# START OF Input data
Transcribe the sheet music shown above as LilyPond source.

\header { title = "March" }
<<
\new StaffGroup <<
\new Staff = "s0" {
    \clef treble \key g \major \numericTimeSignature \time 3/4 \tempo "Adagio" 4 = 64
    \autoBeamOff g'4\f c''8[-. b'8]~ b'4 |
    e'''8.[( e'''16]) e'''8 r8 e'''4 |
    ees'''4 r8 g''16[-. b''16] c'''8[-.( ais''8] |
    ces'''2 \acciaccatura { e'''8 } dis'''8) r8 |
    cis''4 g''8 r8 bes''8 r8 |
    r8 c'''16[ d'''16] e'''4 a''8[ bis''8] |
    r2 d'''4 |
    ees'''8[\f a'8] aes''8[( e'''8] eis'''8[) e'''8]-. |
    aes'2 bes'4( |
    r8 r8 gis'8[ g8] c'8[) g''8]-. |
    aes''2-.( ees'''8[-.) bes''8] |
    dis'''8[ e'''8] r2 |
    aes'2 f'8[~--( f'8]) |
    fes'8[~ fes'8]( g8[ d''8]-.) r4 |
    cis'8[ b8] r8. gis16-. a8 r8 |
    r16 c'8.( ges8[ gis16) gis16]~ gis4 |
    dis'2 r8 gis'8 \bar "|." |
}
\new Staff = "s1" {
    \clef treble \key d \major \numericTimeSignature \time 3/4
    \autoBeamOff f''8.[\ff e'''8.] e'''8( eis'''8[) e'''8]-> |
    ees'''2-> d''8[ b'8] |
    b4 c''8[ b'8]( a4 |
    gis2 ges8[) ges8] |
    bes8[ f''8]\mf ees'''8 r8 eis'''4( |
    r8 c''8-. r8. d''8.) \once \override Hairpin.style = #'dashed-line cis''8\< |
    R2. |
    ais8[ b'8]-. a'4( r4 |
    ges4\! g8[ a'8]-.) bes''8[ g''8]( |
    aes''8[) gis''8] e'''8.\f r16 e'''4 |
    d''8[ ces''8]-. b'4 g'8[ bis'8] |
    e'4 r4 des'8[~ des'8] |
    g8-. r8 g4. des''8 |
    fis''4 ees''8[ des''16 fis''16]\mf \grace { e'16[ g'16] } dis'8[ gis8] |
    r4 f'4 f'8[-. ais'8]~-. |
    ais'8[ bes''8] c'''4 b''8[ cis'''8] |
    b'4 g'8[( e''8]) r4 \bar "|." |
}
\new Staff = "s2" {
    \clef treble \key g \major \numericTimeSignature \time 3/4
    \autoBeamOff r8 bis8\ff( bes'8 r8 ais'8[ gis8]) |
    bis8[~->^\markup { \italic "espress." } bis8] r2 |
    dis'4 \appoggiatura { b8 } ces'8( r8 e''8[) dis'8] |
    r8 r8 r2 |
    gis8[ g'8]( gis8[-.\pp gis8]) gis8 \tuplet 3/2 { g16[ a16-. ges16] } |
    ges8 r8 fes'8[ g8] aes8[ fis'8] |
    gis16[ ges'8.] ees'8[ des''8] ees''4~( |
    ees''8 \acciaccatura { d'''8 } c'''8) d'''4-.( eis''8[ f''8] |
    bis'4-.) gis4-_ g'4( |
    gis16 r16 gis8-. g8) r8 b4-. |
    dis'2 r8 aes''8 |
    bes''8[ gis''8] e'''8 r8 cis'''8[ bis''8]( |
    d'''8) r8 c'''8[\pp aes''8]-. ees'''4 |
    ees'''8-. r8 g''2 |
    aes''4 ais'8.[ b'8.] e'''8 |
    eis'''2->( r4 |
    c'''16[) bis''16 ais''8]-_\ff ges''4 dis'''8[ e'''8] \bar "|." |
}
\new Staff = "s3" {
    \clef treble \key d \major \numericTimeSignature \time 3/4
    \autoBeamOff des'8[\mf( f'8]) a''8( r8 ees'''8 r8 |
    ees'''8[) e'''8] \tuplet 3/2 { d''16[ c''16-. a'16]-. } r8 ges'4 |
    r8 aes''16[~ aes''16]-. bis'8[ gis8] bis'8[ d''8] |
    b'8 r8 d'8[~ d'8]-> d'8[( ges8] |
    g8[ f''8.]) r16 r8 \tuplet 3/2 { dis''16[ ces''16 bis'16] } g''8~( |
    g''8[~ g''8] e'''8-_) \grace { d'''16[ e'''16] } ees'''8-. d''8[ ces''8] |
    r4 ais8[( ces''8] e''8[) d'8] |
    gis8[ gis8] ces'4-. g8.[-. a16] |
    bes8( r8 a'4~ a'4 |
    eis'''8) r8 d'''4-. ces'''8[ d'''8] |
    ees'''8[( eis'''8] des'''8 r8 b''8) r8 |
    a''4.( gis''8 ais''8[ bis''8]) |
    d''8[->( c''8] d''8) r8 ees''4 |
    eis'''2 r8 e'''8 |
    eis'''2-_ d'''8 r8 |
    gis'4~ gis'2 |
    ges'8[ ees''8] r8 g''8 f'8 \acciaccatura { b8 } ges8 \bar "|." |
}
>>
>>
# END OF Input data
Your goal
Count the lines in the records above that contain the string "numericTimeSignature", and reply with the number alone.

Final result
4